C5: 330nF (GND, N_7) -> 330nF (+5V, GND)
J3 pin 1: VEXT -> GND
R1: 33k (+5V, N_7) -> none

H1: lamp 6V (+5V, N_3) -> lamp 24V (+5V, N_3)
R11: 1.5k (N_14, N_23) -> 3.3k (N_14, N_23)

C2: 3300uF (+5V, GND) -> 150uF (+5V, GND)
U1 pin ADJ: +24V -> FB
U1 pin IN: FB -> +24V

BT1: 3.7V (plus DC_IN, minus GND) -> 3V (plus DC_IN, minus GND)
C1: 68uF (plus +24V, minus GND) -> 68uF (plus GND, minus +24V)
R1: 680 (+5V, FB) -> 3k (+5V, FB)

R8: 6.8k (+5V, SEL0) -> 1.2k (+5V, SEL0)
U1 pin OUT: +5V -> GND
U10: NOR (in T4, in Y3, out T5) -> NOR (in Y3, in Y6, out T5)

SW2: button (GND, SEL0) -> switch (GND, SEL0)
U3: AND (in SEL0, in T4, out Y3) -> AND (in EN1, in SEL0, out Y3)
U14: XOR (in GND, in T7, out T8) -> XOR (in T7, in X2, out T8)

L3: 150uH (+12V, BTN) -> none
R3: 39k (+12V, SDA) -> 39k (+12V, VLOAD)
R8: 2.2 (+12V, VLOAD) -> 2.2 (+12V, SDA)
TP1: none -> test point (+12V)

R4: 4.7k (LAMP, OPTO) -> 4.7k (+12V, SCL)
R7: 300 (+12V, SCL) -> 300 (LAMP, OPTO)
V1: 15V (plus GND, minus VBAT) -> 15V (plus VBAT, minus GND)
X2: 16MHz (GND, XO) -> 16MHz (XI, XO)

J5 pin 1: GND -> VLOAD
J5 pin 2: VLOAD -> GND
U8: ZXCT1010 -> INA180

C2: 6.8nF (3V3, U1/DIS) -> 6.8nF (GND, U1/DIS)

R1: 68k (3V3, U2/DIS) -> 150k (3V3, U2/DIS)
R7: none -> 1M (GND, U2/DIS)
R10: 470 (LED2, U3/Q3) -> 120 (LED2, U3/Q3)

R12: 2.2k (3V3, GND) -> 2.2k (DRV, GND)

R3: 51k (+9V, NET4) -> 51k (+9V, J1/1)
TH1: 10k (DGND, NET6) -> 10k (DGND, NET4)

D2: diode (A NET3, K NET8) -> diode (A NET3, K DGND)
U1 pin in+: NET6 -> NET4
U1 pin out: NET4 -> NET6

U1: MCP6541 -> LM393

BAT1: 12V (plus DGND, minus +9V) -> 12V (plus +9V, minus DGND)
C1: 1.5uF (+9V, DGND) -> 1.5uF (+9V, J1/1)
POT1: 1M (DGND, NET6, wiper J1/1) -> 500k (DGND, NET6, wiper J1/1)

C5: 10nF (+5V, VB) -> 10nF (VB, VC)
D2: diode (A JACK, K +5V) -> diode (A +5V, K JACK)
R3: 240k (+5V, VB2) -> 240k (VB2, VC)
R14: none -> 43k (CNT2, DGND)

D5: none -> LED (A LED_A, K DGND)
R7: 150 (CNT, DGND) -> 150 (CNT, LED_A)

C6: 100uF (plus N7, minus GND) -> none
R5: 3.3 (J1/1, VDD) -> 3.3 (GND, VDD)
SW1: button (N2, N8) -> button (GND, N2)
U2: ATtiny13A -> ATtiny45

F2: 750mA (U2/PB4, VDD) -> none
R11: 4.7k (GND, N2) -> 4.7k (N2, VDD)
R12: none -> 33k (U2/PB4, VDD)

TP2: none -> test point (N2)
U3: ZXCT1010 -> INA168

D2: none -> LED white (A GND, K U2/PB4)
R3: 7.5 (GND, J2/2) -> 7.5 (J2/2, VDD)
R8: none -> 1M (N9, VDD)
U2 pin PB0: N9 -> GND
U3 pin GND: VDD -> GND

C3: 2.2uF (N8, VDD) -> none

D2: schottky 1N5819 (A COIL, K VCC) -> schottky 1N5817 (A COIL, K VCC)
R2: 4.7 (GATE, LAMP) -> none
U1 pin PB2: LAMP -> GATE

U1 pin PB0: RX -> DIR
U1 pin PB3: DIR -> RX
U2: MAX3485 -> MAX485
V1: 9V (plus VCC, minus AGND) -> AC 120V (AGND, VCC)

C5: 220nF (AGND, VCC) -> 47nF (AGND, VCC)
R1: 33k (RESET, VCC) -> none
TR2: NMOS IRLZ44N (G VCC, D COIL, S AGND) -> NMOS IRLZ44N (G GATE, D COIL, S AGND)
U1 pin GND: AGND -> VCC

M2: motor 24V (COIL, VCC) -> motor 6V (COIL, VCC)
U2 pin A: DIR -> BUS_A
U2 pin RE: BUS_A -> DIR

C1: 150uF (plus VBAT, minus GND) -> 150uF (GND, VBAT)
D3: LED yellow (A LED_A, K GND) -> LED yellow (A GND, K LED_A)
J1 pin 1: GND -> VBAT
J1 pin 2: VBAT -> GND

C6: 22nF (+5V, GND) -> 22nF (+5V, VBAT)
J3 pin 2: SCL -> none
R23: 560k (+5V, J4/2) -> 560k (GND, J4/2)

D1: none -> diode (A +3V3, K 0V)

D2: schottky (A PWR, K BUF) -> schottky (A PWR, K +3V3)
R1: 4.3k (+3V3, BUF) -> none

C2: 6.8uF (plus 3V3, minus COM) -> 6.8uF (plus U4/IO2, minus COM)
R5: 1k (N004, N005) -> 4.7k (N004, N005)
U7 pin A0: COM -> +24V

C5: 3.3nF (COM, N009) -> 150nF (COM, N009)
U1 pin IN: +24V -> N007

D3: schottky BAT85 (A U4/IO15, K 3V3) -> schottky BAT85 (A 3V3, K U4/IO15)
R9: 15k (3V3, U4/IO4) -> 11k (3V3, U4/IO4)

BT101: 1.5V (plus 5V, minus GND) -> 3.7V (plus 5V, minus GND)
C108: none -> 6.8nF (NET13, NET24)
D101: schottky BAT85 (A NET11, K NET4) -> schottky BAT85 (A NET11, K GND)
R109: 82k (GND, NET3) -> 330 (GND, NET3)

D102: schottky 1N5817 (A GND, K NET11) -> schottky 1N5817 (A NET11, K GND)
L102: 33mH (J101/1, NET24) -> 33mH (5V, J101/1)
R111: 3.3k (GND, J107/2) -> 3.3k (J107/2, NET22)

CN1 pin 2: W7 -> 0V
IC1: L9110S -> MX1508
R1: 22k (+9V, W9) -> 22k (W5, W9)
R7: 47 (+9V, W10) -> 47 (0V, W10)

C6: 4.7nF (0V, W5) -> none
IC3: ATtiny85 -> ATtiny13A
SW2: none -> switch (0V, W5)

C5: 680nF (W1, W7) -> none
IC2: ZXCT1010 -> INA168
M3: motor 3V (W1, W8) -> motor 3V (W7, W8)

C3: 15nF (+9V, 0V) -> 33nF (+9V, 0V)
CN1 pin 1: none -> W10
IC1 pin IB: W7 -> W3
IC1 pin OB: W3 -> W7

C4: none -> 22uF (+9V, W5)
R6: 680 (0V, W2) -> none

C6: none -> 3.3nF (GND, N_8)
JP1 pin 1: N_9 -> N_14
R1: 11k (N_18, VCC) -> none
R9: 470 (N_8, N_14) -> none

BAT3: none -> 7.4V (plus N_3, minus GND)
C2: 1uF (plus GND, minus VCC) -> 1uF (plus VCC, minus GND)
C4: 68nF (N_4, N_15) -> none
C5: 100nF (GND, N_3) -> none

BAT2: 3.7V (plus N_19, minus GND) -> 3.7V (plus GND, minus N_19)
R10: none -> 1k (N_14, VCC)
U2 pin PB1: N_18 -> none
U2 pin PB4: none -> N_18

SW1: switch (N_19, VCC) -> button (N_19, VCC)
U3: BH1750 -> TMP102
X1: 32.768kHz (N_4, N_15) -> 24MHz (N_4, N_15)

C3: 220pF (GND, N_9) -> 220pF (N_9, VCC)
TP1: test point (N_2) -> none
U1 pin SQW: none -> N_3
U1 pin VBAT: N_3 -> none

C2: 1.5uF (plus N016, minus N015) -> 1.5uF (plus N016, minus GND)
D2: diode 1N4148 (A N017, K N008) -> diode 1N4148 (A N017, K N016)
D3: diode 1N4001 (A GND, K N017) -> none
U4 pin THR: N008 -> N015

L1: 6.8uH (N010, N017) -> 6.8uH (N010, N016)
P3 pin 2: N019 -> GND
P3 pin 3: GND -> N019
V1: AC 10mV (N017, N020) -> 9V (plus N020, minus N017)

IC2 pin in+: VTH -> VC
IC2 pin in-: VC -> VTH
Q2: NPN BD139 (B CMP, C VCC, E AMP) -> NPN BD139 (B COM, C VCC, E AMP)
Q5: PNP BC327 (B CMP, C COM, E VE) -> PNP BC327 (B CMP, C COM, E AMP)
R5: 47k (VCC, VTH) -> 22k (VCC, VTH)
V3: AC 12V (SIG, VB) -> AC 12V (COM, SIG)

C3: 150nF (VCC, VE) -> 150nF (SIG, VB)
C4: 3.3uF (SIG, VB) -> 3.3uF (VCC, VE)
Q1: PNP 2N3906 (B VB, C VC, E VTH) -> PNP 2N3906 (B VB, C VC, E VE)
= = = = =
Exercise brief: Return each line of the material in which the string "diode" can be found.

Answer for this exercise:
D2: diode (A NET3, K NET8) -> diode (A NET3, K DGND)
D2: diode (A JACK, K +5V) -> diode (A +5V, K JACK)
D1: none -> diode (A +3V3, K 0V)
D2: diode 1N4148 (A N017, K N008) -> diode 1N4148 (A N017, K N016)
D3: diode 1N4001 (A GND, K N017) -> none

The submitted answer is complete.